Please switch "black matte blazer" to "navy wool blazer" wherever it appears in the lines below, starting at the first line and stopping after the line that contains "The image size is (960, 540). What". Return only those lines, unchanged apart from that swap.

--- Extracted material Enclosed Below ---

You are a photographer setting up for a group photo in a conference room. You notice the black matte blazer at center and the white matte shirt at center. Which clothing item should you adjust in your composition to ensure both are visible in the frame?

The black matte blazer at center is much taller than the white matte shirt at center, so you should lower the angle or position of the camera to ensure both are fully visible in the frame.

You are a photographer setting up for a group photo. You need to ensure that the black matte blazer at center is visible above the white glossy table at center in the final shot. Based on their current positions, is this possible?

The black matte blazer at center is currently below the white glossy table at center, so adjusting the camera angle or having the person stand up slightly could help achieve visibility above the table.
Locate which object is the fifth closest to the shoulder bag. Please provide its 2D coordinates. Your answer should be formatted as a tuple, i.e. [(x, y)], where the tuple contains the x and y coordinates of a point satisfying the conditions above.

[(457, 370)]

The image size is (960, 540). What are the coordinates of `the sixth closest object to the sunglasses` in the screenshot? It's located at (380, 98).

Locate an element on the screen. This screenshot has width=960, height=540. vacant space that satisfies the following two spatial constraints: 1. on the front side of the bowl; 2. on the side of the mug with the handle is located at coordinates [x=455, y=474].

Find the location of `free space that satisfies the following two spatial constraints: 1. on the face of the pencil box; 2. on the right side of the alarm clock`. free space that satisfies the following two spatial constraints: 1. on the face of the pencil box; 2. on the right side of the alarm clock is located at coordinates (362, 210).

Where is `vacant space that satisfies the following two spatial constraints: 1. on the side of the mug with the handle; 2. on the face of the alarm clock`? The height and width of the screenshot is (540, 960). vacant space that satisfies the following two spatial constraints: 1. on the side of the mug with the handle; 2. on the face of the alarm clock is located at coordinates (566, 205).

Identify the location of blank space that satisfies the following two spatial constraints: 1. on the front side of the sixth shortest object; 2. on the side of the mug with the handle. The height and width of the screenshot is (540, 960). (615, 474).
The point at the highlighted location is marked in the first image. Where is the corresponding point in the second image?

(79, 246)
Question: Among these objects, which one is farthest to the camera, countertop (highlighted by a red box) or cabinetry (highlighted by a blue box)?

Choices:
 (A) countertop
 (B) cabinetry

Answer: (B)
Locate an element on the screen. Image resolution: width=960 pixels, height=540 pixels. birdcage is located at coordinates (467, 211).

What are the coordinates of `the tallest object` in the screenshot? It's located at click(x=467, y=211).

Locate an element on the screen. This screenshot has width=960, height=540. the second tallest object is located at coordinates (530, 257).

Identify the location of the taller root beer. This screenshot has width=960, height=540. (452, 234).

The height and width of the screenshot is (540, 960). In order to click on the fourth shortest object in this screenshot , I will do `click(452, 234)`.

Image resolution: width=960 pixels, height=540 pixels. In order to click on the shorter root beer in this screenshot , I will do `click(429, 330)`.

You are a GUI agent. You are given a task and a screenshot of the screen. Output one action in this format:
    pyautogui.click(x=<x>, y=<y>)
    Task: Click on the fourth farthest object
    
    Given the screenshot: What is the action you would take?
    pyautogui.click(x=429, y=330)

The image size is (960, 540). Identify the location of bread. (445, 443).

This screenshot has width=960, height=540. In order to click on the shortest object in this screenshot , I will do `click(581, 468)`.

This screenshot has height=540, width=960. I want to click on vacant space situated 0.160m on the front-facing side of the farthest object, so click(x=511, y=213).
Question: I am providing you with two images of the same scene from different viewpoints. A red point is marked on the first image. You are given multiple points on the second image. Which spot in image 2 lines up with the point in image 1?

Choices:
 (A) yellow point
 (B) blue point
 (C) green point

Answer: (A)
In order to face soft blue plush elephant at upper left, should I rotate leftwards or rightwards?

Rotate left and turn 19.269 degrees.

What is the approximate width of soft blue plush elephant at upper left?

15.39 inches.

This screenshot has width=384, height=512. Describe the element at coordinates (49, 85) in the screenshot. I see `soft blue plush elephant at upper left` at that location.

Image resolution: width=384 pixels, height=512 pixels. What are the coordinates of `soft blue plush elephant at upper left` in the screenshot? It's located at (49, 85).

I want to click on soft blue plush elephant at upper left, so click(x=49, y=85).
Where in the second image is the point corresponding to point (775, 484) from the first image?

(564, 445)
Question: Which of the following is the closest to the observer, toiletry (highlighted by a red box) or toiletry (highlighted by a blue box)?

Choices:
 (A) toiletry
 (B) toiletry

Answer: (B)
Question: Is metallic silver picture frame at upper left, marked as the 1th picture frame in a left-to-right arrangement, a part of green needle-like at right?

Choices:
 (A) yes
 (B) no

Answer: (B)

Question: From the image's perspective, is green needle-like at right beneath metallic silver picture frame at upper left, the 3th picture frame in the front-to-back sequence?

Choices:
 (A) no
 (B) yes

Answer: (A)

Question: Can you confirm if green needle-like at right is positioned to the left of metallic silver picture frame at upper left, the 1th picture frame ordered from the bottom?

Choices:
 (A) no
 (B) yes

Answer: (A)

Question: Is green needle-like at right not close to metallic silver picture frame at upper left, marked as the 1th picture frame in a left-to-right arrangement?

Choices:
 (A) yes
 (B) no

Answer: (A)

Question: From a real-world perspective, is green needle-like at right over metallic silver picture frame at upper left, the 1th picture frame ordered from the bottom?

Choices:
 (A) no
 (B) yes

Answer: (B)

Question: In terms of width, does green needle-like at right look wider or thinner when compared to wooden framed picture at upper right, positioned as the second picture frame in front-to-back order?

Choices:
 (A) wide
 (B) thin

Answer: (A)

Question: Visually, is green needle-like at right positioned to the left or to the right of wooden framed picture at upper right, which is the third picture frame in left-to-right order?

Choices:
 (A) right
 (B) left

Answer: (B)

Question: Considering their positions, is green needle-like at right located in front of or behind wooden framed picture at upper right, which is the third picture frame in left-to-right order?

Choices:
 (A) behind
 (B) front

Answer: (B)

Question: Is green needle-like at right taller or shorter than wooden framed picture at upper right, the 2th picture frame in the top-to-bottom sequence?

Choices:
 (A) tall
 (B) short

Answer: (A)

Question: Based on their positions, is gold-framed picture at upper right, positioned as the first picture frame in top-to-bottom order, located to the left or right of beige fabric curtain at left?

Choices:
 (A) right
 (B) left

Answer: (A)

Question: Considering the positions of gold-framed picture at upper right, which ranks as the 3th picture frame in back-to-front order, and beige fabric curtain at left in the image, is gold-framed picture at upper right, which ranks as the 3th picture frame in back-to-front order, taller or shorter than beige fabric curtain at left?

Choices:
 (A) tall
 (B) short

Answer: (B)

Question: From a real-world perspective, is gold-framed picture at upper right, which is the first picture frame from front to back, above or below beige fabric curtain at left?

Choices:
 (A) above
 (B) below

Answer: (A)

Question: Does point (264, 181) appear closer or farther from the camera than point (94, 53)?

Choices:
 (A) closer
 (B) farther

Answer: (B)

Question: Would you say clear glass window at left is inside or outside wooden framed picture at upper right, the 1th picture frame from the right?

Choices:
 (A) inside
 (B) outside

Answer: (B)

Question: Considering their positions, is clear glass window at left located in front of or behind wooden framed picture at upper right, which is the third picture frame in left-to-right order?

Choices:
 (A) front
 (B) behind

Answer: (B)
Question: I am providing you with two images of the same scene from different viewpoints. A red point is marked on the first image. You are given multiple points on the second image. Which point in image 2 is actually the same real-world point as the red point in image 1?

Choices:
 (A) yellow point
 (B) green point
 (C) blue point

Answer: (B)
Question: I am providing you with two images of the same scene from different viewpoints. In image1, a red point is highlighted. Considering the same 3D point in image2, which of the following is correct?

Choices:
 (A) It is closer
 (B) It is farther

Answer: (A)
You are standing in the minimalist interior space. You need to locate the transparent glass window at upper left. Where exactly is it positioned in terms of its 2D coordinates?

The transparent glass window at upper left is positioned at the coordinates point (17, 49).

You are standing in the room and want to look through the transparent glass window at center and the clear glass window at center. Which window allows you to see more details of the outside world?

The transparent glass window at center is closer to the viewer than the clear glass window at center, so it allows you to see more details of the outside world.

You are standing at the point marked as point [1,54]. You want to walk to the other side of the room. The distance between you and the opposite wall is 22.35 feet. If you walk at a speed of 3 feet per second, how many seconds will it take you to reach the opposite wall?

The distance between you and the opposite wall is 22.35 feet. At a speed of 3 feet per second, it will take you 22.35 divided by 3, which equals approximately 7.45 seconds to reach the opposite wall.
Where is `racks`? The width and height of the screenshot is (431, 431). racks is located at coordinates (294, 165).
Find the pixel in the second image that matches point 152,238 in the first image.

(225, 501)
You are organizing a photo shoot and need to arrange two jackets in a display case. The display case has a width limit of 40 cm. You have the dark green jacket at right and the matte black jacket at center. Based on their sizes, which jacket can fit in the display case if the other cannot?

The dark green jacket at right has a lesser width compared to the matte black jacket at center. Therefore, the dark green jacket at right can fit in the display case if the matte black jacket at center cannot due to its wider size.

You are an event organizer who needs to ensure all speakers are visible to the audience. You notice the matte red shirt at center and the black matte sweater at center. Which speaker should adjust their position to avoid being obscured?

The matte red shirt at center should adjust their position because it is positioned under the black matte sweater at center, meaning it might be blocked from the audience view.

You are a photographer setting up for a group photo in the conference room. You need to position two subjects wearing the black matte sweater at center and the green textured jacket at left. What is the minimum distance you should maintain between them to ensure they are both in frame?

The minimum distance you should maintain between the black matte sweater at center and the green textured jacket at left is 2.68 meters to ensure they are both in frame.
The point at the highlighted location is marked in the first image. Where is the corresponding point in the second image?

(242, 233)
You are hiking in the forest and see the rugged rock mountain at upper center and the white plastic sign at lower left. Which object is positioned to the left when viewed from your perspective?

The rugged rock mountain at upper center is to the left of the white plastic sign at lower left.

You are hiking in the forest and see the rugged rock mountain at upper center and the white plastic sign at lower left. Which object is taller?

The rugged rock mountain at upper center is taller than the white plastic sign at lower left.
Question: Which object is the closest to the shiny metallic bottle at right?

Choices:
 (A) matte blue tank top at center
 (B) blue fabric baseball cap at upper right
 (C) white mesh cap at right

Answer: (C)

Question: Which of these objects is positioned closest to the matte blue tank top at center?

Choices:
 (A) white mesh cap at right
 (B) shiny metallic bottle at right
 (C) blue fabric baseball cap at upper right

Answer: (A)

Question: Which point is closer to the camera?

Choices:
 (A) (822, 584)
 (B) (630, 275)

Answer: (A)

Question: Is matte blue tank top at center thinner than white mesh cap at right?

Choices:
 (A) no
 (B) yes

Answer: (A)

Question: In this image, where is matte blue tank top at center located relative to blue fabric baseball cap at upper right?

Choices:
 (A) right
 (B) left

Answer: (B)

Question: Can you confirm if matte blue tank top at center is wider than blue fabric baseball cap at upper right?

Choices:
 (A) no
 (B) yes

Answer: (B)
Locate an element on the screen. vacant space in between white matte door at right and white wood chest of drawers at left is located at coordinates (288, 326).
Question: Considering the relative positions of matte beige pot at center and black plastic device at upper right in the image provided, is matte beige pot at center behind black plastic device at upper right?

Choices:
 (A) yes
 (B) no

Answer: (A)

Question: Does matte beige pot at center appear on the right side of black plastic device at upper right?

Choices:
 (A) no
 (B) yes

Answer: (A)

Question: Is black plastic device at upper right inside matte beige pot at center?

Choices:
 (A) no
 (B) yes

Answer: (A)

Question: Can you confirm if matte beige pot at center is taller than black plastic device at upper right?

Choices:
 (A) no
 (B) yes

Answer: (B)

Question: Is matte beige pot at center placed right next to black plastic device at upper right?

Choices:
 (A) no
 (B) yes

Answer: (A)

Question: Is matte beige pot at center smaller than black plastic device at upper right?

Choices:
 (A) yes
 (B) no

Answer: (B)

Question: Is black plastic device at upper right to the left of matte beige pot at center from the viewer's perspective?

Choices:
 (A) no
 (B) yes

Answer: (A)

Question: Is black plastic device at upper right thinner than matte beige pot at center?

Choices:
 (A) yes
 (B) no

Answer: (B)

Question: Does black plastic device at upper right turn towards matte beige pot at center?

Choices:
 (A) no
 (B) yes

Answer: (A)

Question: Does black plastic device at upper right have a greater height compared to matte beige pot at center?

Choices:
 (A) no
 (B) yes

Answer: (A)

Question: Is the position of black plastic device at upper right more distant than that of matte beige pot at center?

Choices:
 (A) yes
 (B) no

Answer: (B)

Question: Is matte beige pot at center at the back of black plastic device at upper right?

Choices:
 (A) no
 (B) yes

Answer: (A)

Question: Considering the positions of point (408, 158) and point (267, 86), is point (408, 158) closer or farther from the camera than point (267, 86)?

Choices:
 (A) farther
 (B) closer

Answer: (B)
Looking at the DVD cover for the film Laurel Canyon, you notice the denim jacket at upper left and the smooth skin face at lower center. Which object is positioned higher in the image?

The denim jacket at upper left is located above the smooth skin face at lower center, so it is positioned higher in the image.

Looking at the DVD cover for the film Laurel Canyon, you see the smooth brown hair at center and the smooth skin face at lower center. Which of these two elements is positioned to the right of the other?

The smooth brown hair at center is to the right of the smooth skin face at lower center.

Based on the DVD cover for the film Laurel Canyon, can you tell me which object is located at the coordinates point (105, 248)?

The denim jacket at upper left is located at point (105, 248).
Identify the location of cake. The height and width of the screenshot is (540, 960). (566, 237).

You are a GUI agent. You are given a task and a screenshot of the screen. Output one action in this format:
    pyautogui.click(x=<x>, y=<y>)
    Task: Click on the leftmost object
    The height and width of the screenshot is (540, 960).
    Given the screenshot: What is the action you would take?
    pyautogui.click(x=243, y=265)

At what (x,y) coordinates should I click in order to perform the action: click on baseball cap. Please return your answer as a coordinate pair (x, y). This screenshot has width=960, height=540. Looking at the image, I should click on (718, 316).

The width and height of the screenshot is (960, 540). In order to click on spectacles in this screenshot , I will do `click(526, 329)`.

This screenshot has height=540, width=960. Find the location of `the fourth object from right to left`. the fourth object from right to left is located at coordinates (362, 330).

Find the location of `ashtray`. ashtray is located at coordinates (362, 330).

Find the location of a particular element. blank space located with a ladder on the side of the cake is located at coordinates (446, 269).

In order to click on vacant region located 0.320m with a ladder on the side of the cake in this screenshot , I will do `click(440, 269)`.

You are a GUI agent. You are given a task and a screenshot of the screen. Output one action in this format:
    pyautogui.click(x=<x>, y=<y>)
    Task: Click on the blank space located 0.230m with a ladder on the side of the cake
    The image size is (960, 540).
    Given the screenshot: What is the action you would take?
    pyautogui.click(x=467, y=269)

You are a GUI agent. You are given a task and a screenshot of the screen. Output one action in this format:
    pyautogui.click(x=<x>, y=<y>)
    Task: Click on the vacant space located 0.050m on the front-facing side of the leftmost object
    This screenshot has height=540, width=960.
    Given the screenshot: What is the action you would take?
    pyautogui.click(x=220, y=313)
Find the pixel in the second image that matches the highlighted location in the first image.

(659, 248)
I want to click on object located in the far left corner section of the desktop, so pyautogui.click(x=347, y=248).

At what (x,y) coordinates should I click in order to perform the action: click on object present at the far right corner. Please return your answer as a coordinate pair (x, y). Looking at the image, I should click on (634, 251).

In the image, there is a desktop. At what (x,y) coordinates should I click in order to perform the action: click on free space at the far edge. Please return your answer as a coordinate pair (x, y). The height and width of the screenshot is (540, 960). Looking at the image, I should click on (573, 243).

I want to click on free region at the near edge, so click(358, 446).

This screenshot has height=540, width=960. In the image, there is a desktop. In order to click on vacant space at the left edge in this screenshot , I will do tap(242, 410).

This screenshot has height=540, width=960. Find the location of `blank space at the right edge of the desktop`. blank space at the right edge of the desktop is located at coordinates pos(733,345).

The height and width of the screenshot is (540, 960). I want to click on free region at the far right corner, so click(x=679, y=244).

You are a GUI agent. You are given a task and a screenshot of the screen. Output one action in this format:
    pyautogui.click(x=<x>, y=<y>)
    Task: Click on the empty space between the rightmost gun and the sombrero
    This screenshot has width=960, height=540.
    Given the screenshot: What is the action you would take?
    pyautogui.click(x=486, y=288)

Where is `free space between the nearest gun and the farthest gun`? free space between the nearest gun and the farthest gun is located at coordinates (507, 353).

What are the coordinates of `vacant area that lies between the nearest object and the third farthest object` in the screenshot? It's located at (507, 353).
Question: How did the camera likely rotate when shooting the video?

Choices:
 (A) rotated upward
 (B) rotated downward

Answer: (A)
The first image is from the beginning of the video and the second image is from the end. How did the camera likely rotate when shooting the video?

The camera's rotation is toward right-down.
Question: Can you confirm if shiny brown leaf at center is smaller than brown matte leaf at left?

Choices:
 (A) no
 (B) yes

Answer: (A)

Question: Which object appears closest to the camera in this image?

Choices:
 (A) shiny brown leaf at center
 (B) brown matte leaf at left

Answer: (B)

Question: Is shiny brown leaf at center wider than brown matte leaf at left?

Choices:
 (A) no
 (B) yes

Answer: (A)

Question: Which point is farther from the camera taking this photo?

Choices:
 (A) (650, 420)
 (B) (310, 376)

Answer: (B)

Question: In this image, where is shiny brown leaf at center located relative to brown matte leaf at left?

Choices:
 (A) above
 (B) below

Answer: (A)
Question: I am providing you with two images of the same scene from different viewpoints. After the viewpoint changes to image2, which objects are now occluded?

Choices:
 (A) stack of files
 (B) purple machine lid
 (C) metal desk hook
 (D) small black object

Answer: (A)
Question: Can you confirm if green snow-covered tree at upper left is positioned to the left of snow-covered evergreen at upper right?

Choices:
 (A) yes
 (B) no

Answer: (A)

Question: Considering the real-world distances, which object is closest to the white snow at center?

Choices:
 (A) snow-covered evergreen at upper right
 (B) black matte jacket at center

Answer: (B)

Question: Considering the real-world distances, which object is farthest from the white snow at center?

--- End of Enclosed Extracted material ---

(Response below):
You are a photographer setting up for a group photo in a conference room. You notice the navy wool blazer at center and the white matte shirt at center. Which clothing item should you adjust in your composition to ensure both are visible in the frame?

The navy wool blazer at center is much taller than the white matte shirt at center, so you should lower the angle or position of the camera to ensure both are fully visible in the frame.

You are a photographer setting up for a group photo. You need to ensure that the navy wool blazer at center is visible above the white glossy table at center in the final shot. Based on their current positions, is this possible?

The navy wool blazer at center is currently below the white glossy table at center, so adjusting the camera angle or having the person stand up slightly could help achieve visibility above the table.
Locate which object is the fifth closest to the shoulder bag. Please provide its 2D coordinates. Your answer should be formatted as a tuple, i.e. [(x, y)], where the tuple contains the x and y coordinates of a point satisfying the conditions above.

[(457, 370)]

The image size is (960, 540). What are the coordinates of `the sixth closest object to the sunglasses` in the screenshot? It's located at (380, 98).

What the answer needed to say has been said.